◆ Dataset extract
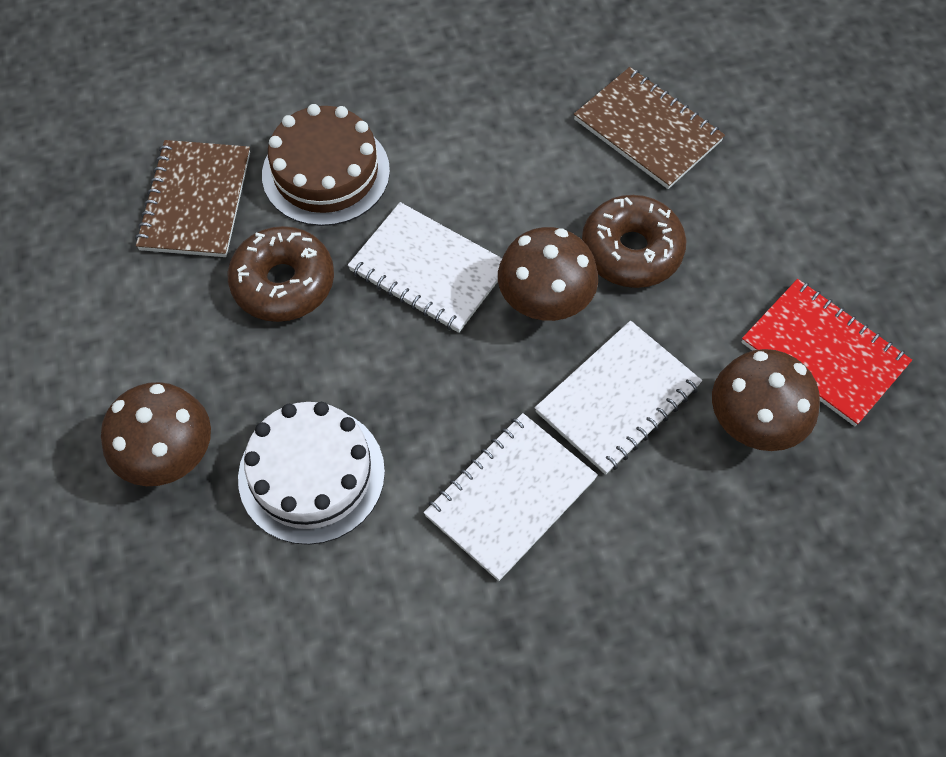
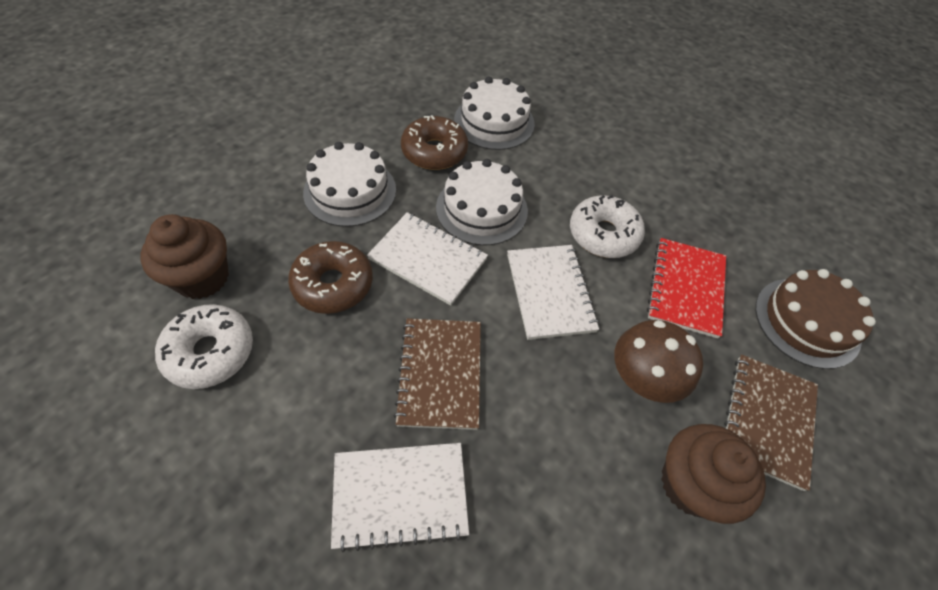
brown cupcake: 0 -> 2
brown mushroom: 3 -> 1
white cake: 1 -> 3
white donut: 0 -> 2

◆ Task instructions
Please retype the data exactly. The pictures do not go in.

◆ Response to this exercise
brown cupcake: 0 -> 2
brown mushroom: 3 -> 1
white cake: 1 -> 3
white donut: 0 -> 2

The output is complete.